* What is required: The entries that follow include a run beginning at the line with "none -> cyan brick K7 level 1" and ending at the line with "none -> yellow tile M5 level 2"; restate that run word for word and leave the rest out.

━━━━━ Data shown ━━━━━

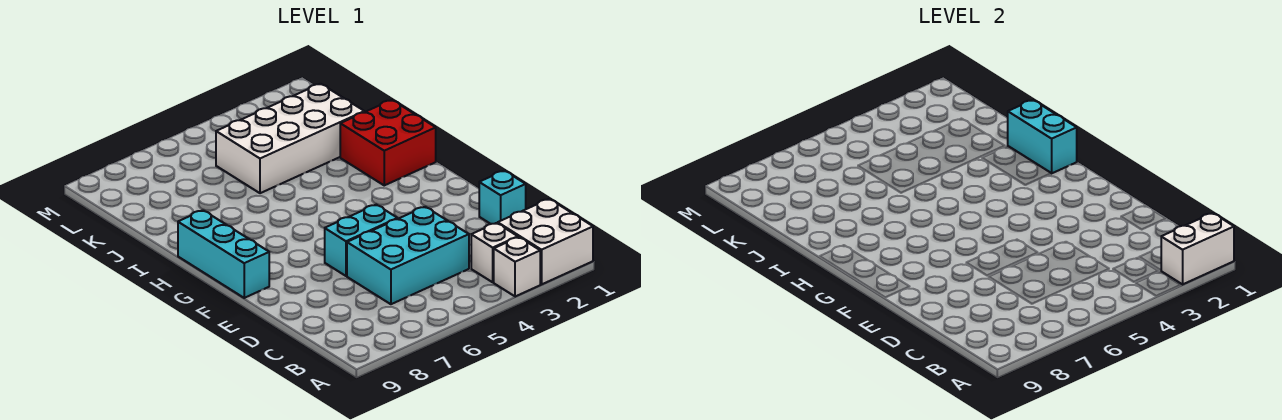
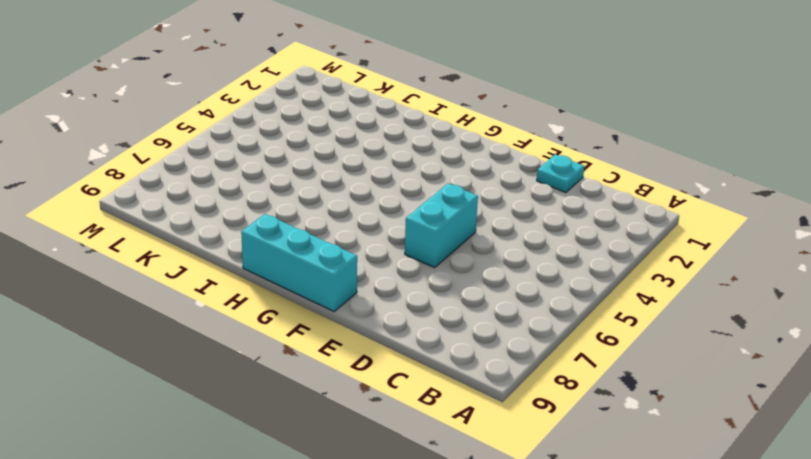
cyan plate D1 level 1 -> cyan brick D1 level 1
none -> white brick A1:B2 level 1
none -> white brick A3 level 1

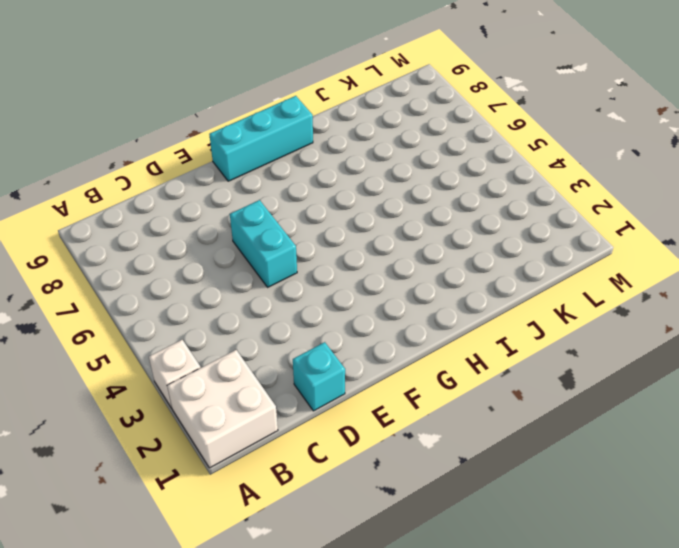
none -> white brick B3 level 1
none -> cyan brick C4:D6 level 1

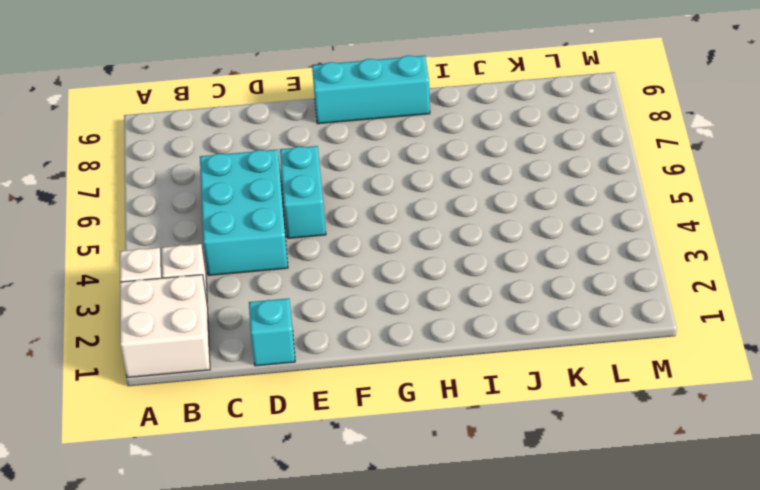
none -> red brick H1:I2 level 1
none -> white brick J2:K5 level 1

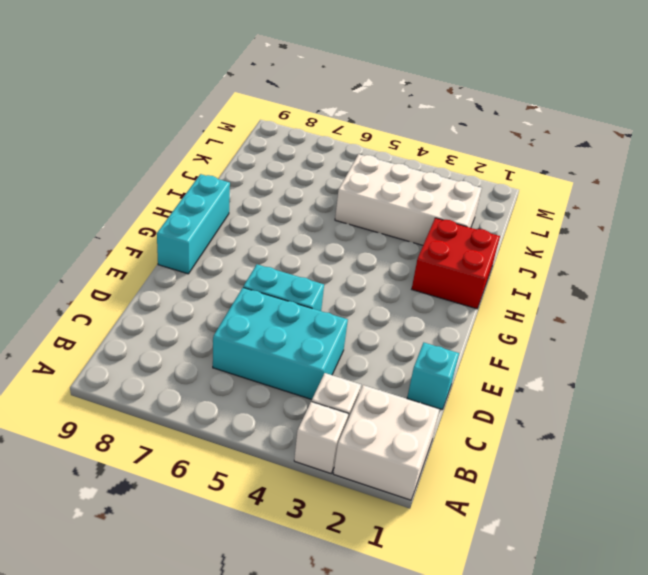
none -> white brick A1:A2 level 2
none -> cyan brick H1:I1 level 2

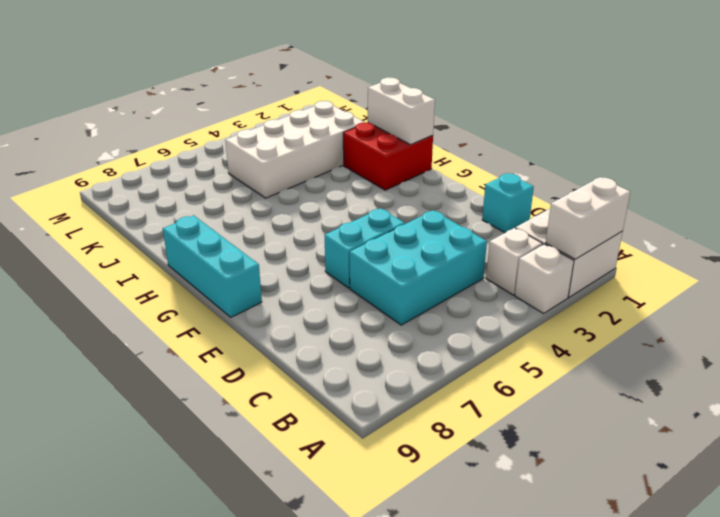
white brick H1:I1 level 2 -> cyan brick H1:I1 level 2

━━━━━
━━━━━ Data shown ━━━━━

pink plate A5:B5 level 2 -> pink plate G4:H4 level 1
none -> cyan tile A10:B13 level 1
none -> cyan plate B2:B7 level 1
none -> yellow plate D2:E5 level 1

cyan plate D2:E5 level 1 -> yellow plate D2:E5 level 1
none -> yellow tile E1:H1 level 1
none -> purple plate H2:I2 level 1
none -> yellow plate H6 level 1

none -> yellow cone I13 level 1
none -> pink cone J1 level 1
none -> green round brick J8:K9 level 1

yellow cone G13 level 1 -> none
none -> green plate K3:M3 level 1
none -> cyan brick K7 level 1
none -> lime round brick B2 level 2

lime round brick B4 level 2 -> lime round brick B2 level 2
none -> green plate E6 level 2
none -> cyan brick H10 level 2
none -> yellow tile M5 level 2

━━━━━

* Result of the exercise:
none -> cyan brick K7 level 1
none -> lime round brick B2 level 2

lime round brick B4 level 2 -> lime round brick B2 level 2
none -> green plate E6 level 2
none -> cyan brick H10 level 2
none -> yellow tile M5 level 2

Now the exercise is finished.